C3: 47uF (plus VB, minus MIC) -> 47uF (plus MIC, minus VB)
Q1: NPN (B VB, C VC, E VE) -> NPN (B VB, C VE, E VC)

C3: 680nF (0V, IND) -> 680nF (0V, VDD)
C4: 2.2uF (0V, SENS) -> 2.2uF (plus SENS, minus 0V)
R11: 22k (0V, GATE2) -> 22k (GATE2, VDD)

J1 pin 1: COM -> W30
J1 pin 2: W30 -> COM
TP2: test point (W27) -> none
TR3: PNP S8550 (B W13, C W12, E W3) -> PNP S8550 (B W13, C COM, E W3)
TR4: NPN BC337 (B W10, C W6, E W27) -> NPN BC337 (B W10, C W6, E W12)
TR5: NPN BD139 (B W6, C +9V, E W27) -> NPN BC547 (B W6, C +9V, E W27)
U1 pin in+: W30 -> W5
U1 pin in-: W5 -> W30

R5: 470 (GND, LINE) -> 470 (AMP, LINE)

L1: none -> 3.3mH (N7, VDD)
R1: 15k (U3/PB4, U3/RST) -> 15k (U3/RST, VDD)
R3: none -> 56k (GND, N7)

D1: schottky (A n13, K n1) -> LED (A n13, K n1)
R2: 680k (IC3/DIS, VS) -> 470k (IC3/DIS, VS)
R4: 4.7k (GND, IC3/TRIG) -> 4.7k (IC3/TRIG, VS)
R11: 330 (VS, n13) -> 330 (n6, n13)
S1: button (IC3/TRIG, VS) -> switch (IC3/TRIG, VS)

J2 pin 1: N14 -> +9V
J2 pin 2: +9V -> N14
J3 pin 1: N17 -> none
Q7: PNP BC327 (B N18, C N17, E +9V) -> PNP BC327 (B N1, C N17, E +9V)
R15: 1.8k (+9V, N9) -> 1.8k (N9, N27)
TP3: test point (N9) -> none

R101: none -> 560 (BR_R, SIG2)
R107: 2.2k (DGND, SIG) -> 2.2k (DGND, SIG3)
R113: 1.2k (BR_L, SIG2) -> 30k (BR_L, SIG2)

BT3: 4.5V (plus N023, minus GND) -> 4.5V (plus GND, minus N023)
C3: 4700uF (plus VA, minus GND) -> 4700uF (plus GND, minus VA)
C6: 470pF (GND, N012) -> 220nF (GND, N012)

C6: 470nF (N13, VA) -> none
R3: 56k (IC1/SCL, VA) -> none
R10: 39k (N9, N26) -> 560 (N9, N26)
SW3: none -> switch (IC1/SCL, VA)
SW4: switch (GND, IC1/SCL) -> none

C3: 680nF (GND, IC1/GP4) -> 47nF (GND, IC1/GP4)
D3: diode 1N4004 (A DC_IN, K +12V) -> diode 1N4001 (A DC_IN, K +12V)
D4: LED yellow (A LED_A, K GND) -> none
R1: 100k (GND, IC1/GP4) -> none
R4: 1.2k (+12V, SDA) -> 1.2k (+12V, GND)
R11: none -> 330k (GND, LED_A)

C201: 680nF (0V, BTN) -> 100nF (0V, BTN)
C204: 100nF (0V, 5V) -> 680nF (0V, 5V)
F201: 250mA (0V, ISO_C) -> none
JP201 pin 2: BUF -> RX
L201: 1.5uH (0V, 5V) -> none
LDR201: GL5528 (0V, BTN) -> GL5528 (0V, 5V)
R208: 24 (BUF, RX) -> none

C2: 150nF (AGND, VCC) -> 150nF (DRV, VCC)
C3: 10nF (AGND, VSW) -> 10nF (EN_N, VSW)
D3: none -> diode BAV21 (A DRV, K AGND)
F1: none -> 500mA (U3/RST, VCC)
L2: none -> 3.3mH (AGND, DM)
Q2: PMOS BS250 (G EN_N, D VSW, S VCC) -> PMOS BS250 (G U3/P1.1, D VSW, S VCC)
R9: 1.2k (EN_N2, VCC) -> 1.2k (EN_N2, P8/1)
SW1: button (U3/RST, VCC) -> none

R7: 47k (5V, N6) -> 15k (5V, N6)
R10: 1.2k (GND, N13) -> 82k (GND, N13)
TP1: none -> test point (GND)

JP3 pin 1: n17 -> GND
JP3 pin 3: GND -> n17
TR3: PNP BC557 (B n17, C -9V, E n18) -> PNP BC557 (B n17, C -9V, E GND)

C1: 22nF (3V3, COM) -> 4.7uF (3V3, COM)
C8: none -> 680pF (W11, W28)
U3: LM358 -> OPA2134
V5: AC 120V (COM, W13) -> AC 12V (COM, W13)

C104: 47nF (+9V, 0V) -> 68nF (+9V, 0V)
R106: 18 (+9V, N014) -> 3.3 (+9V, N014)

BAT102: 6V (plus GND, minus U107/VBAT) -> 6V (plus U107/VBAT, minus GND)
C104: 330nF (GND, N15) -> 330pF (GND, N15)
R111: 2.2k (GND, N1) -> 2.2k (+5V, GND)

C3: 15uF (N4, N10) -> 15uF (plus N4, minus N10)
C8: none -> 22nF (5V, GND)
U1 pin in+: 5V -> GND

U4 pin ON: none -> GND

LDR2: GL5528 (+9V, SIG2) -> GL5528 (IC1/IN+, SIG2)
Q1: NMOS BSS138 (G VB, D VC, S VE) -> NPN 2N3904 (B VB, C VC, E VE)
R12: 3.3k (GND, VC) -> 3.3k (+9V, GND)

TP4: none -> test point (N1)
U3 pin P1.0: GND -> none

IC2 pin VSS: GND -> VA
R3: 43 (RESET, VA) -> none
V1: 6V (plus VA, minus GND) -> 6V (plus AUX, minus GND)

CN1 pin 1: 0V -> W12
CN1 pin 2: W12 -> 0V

┄┄┄┄┄┄

What to produce> When the entries above show the word "AGND" in a line, copy that line out.

Your response>
C2: 150nF (AGND, VCC) -> 150nF (DRV, VCC)
C3: 10nF (AGND, VSW) -> 10nF (EN_N, VSW)
D3: none -> diode BAV21 (A DRV, K AGND)
L2: none -> 3.3mH (AGND, DM)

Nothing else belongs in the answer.